━━━ THE DATA ━━━
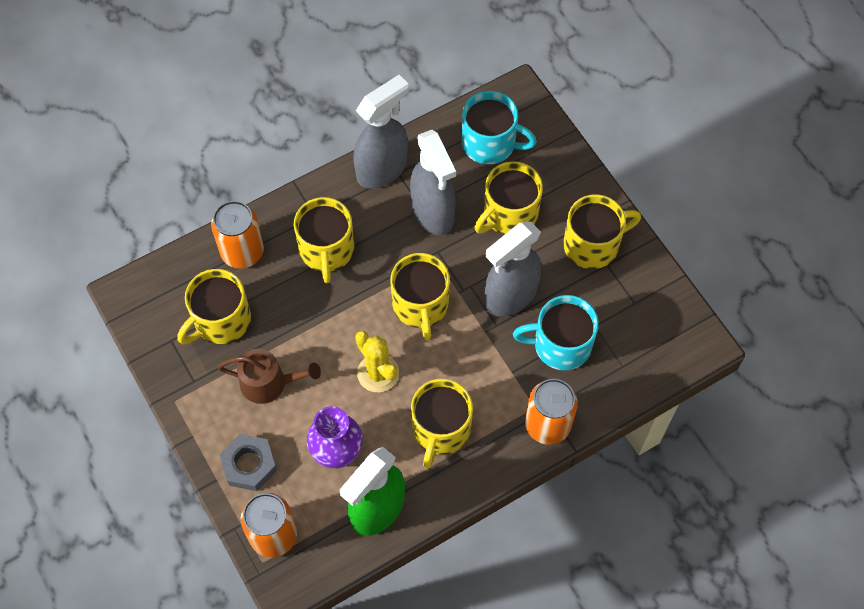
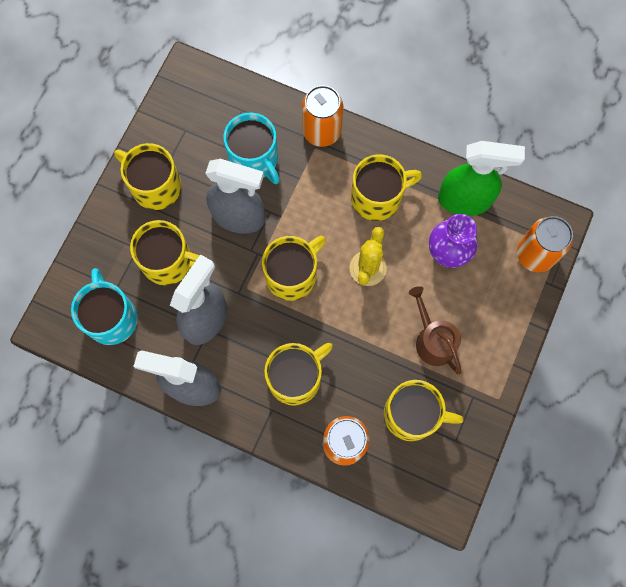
camera: 125 degrees left, 10 degrees up
(249, 465) = (502, 308): grey nut -> none

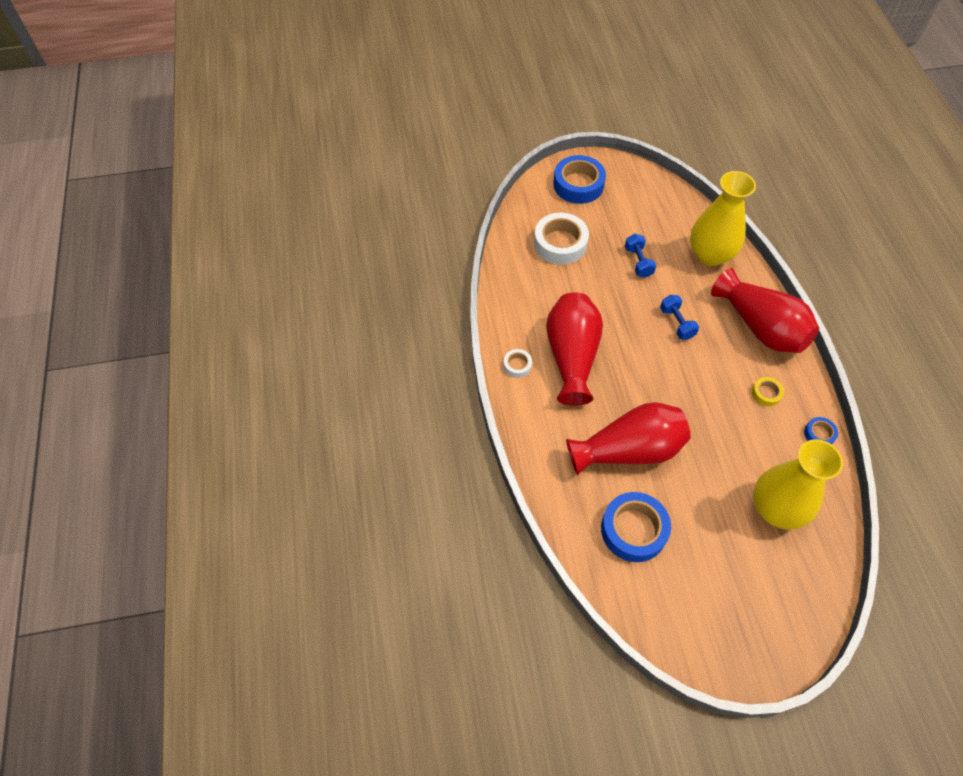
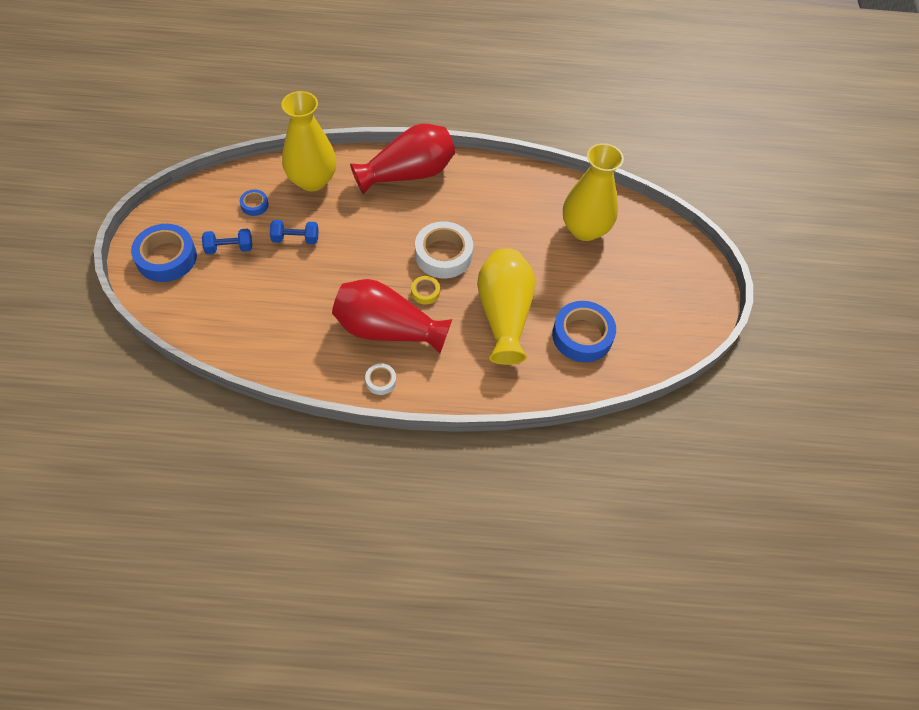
camera: 80 degrees left, 0 degrees up
(560, 243) = (240, 298): white tape -> white tape (443, 255)
(629, 450) = (504, 314): red vase -> yellow vase
(677, 323) = (380, 233): blue dumbbell -> blue dumbbell (229, 248)
(766, 393) = (477, 195): yellow tape -> yellow tape (425, 292)
(819, 434) = (525, 176): blue tape -> blue tape (254, 205)

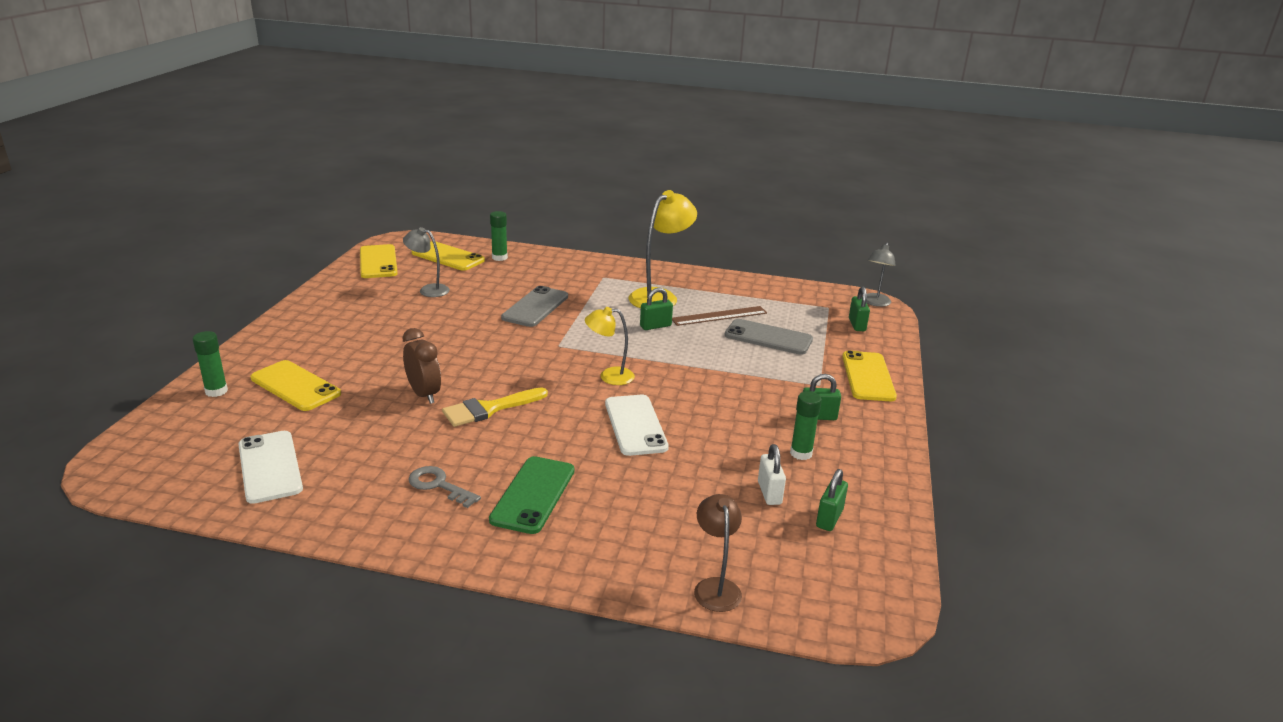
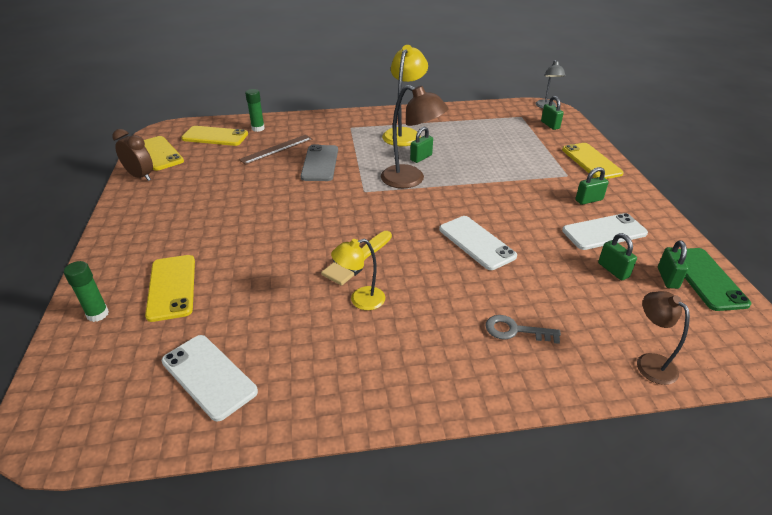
camera: 20 degrees left, 10 degrees up
(295, 386) = (171, 287): yellow phone -> yellow phone turned 60 degrees clockwise
(424, 394) = (292, 263): brown clock -> brown clock (140, 176)
(428, 290) = (221, 168): grey lamp -> none
(439, 485) = (373, 344): grey key -> grey key (515, 330)
(533, 495) = (454, 328): green phone -> green phone (705, 278)
(609, 376) = (423, 207): yellow lamp -> yellow lamp (360, 300)
(621, 346) = (410, 180): none -> brown lamp
(719, 316) = (457, 139): brown ruler -> brown ruler (276, 149)
(768, 337) = (504, 148): grey phone -> none
(769, 493) = (613, 270): white padlock -> green padlock
(801, 453) = (604, 232): green glue stick -> white phone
━━━
### EXERCISE INSTRUCTIONS
Please print each of the records word for word, keeping the pictures out.

### EXERCISE SOLUTION
camera: 125 degrees left, 10 degrees up
(249, 465) = (502, 308): grey nut -> none

camera: 80 degrees left, 0 degrees up
(560, 243) = (240, 298): white tape -> white tape (443, 255)
(629, 450) = (504, 314): red vase -> yellow vase
(677, 323) = (380, 233): blue dumbbell -> blue dumbbell (229, 248)
(766, 393) = (477, 195): yellow tape -> yellow tape (425, 292)
(819, 434) = (525, 176): blue tape -> blue tape (254, 205)

camera: 20 degrees left, 10 degrees up
(295, 386) = (171, 287): yellow phone -> yellow phone turned 60 degrees clockwise
(424, 394) = (292, 263): brown clock -> brown clock (140, 176)
(428, 290) = (221, 168): grey lamp -> none
(439, 485) = (373, 344): grey key -> grey key (515, 330)
(533, 495) = (454, 328): green phone -> green phone (705, 278)
(609, 376) = (423, 207): yellow lamp -> yellow lamp (360, 300)
(621, 346) = (410, 180): none -> brown lamp
(719, 316) = (457, 139): brown ruler -> brown ruler (276, 149)
(768, 337) = (504, 148): grey phone -> none
(769, 493) = (613, 270): white padlock -> green padlock
(801, 453) = (604, 232): green glue stick -> white phone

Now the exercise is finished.